Data for this task
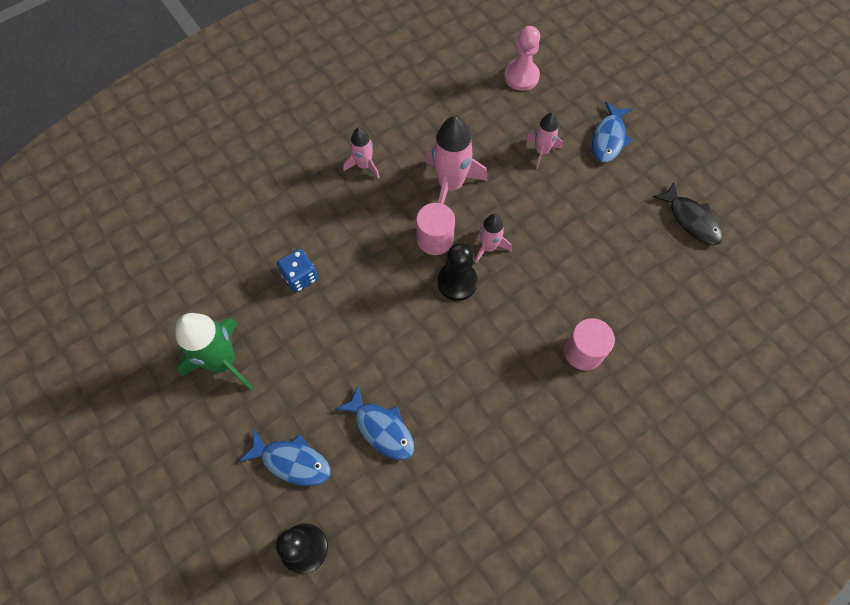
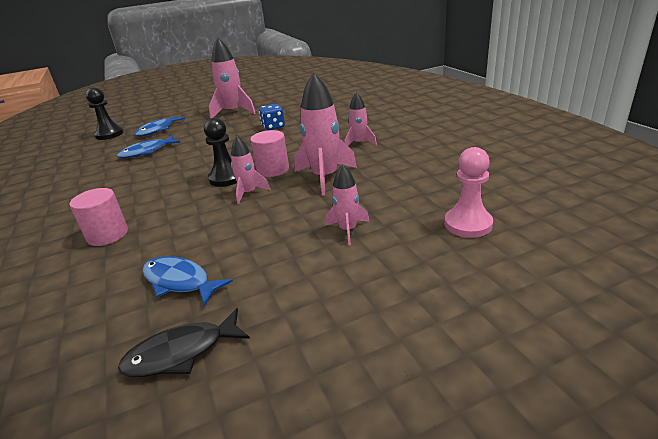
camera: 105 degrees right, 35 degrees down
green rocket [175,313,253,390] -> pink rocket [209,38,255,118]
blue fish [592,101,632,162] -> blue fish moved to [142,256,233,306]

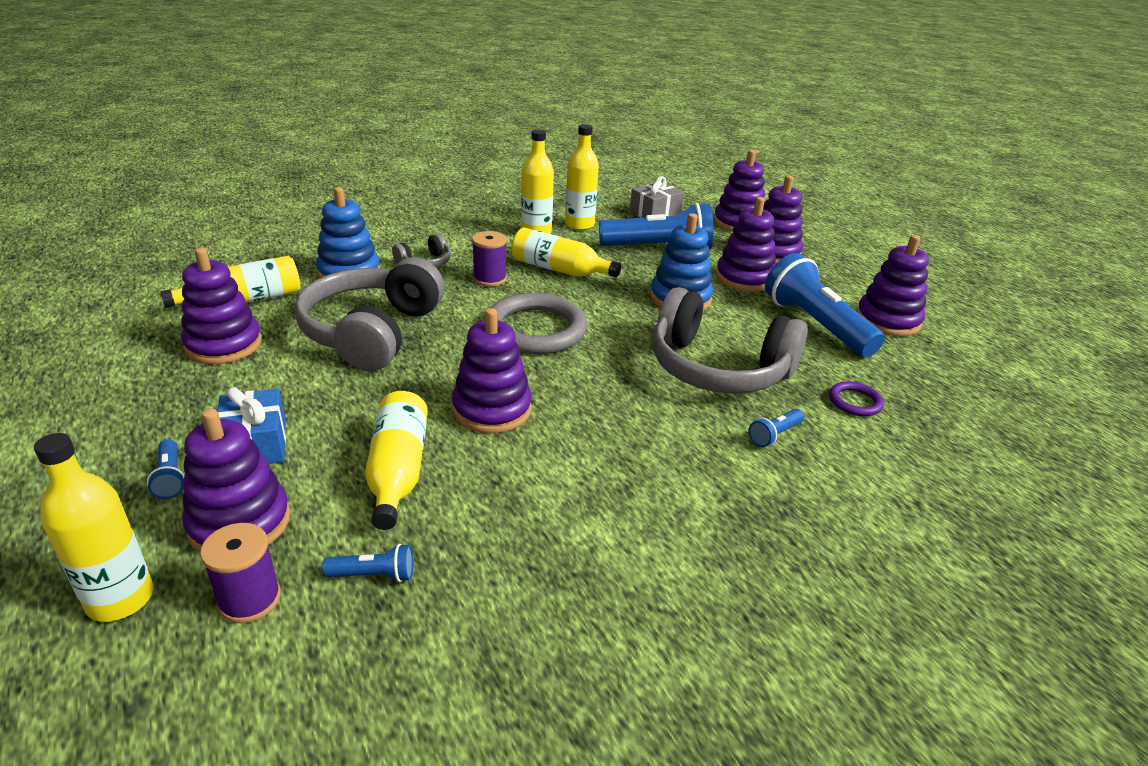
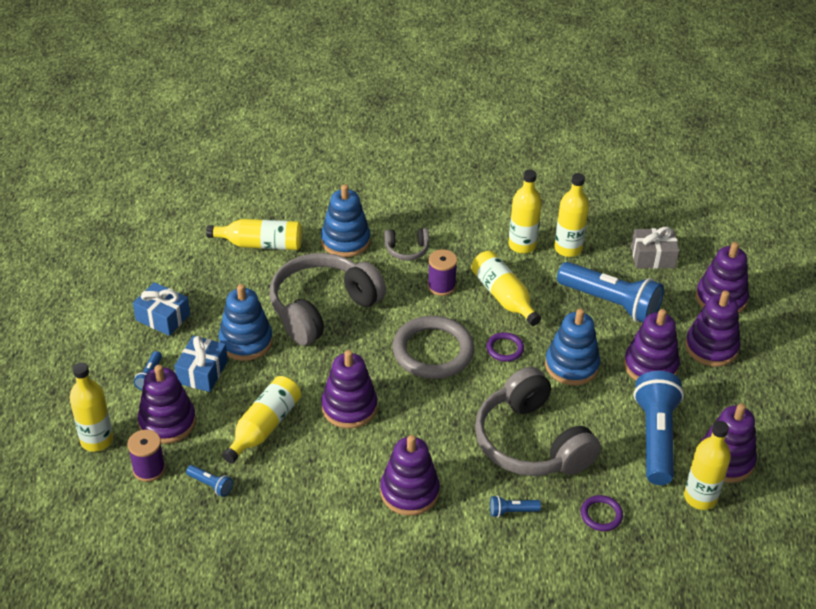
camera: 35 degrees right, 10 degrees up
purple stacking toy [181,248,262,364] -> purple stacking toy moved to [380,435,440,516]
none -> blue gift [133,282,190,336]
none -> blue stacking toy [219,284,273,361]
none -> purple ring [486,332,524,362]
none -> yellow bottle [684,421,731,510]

Exercise
Filter this listing and copy only the lines holding the word "stacking".

Problem solution
purple stacking toy [181,248,262,364] -> purple stacking toy moved to [380,435,440,516]
none -> blue stacking toy [219,284,273,361]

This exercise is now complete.